- Input for this task:
******************************

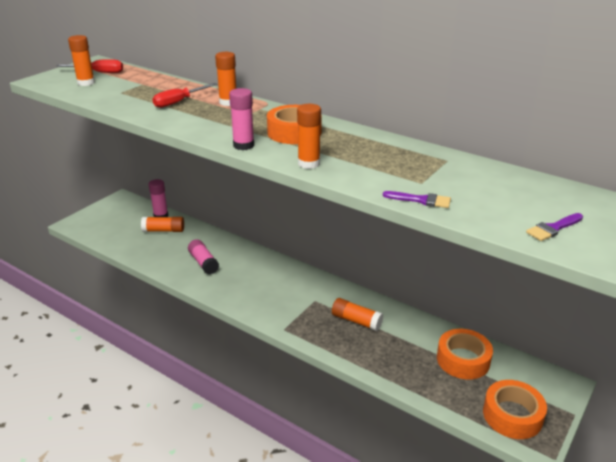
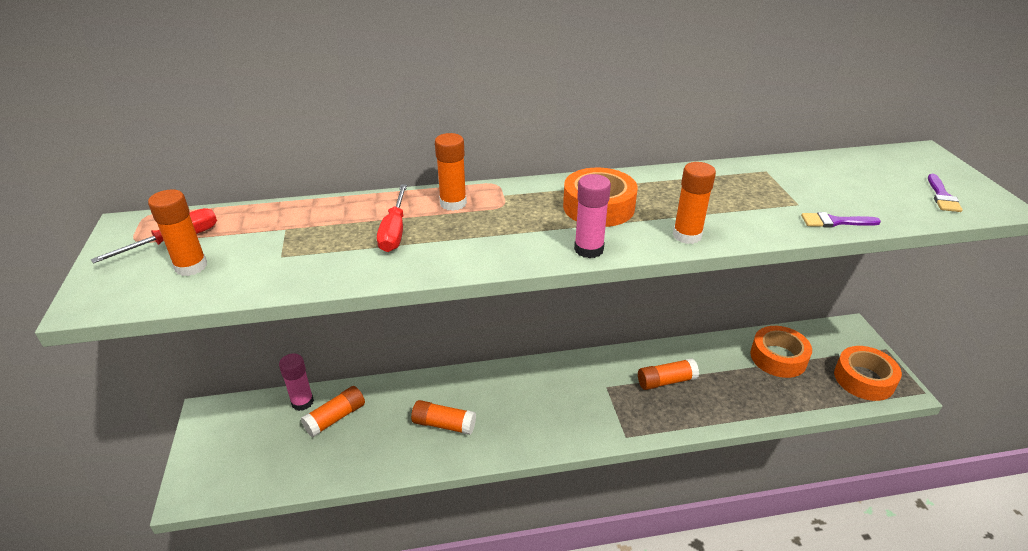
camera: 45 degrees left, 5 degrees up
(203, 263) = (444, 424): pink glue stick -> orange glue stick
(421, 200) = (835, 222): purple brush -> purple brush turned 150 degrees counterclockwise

******************************

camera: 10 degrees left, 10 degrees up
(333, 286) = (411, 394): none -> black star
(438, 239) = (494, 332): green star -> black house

******************************

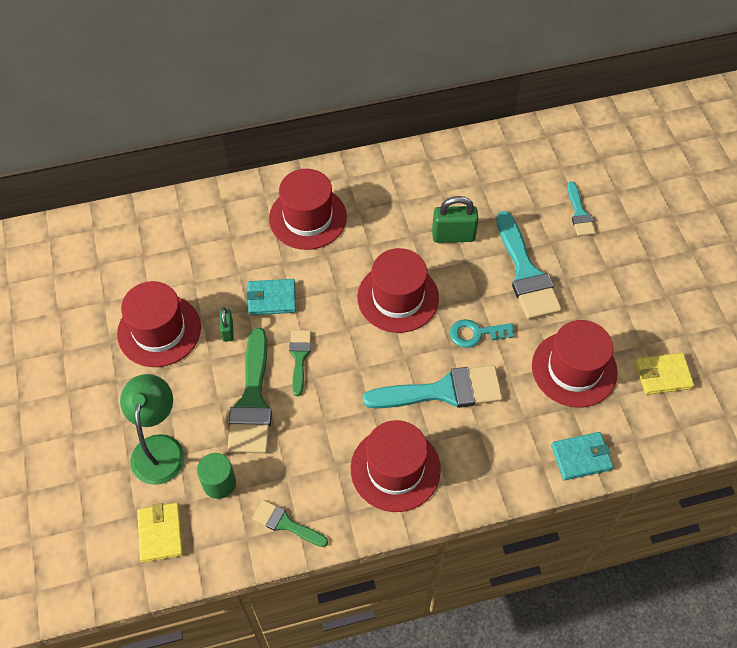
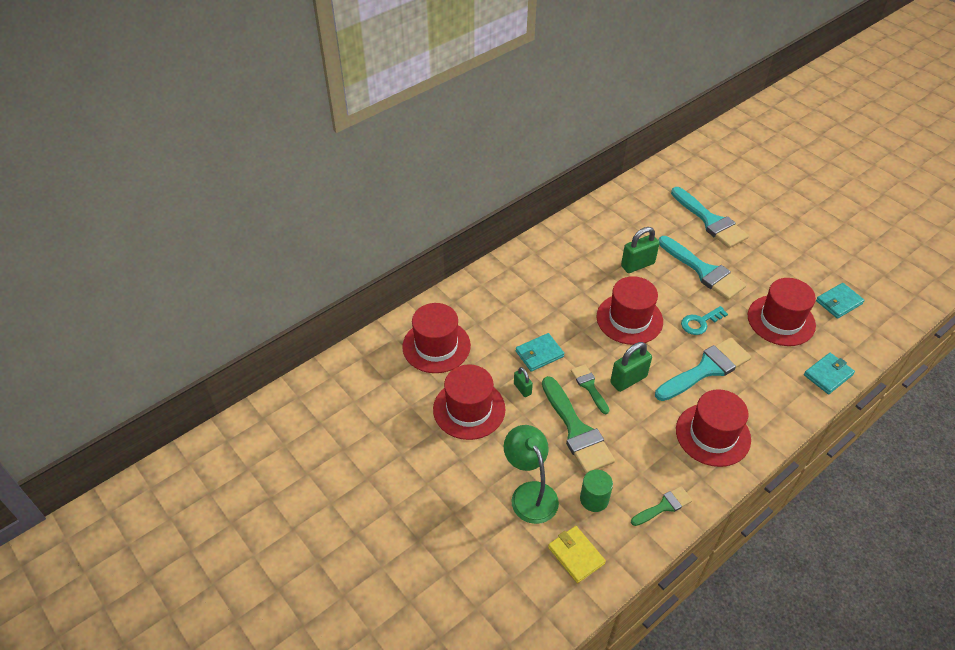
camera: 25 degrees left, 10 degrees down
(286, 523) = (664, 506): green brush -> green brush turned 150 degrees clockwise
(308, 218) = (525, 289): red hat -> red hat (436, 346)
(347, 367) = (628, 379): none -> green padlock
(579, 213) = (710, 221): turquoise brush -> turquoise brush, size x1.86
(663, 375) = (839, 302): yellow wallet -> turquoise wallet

******************************

- What the exercise asks: Copy word for word the stretch of entries above from the line that has "(333, 286) = (411, 394): none -> black star" through the line that has "(438, 239) = (494, 332): green", both ends included, and nothing outside it.

- Output of the exercise:
(333, 286) = (411, 394): none -> black star
(438, 239) = (494, 332): green star -> black house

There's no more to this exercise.